== Data to use

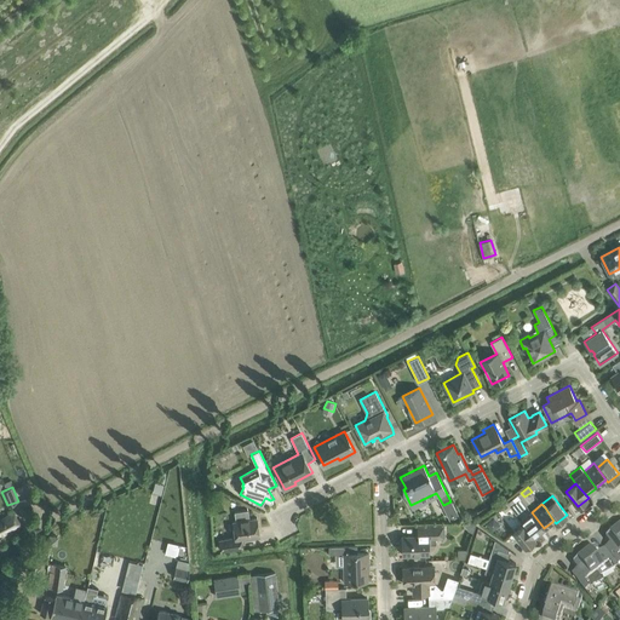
[(235,521),(233,521),(235,537),(219,539),(222,550),(242,546),(241,539),(259,535),(257,517),(250,518),(248,510),(234,511),(235,521)]
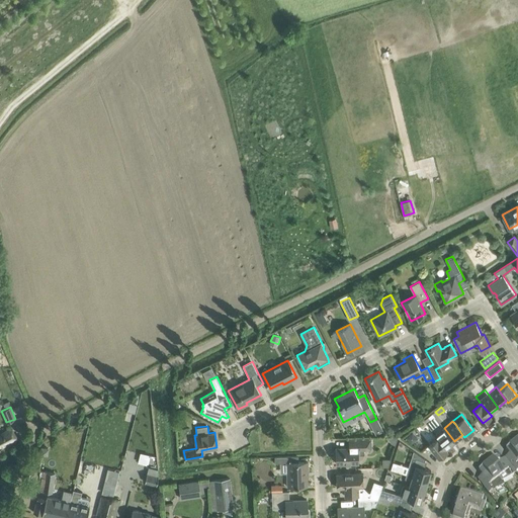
[(435,435),(437,438),(446,448),(454,441),(444,428),(435,435)]
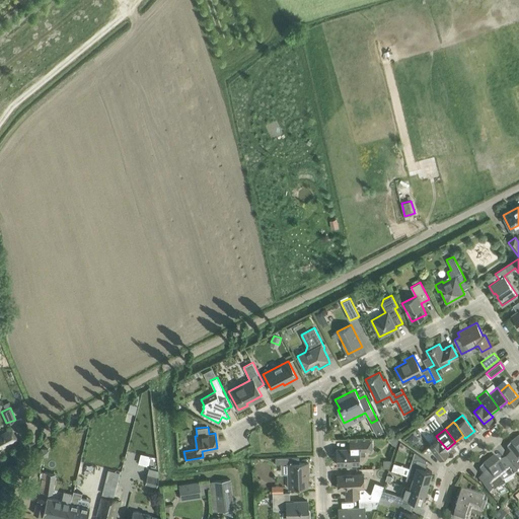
[(0,438),(0,447),(8,443),(9,444),(17,439),(12,430),(0,438)]
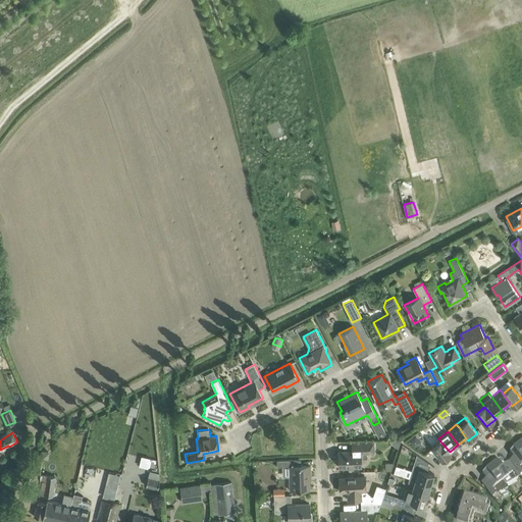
[(452,454),(450,452),(440,441),(432,449),(442,461),(452,454)]
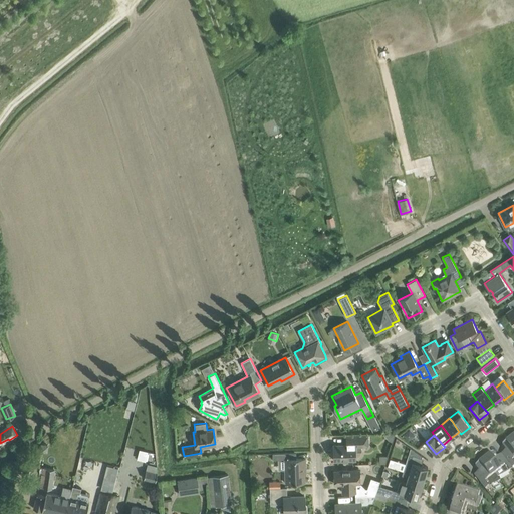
[(367,436),(346,436),(346,444),(333,445),(333,460),(355,460),(355,451),(361,451),(361,448),(368,448),(367,436)]
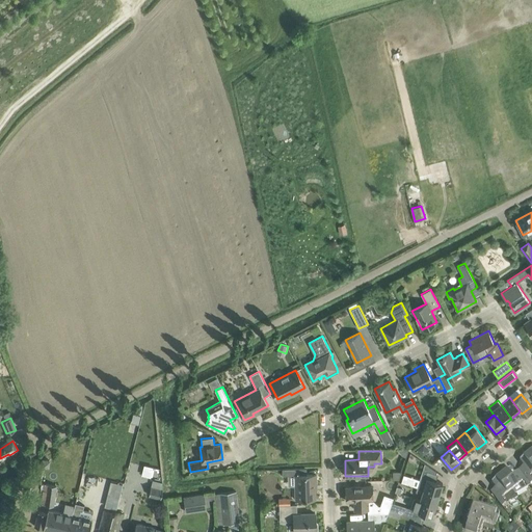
[(524,467),(519,470),(529,484),(531,482),(531,458),(527,452),(526,453),(522,458),(523,458),(520,461),(524,467)]
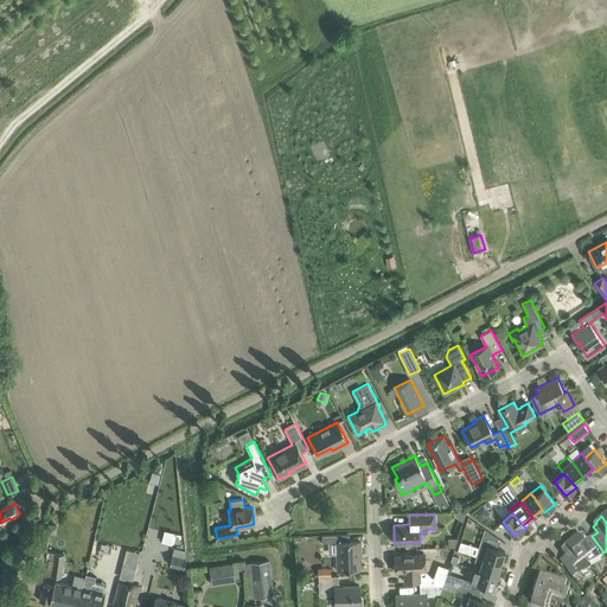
[(485,529),(475,556),(502,564),(505,551),(496,548),(498,541),(498,538),(485,529)]
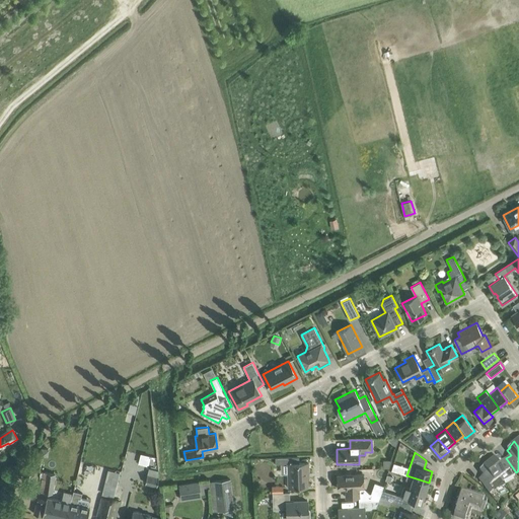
[(298,462),(298,456),(275,457),(276,464),(289,463),(289,473),(288,473),(288,488),(308,488),(307,471),(309,471),(308,462),(298,462)]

====

Task brief
In the answer, the lines from the one containing "[(435,435),(437,438),(446,448),(454,441),(444,428),(435,435)]" to the end of the records above must be written out exactly, both ends included; the pictures must not appear.

Task solution
[(435,435),(437,438),(446,448),(454,441),(444,428),(435,435)]
[(0,438),(0,447),(8,443),(9,444),(17,439),(12,430),(0,438)]
[(452,454),(450,452),(440,441),(432,449),(442,461),(452,454)]
[(367,436),(346,436),(346,444),(333,445),(333,460),(355,460),(355,451),(361,451),(361,448),(368,448),(367,436)]
[(524,467),(519,470),(529,484),(531,482),(531,458),(527,452),(526,453),(522,458),(523,458),(520,461),(524,467)]
[(485,529),(475,556),(502,564),(505,551),(496,548),(498,541),(498,538),(485,529)]
[(298,462),(298,456),(275,457),(276,464),(289,463),(289,473),(288,473),(288,488),(308,488),(307,471),(309,471),(308,462),(298,462)]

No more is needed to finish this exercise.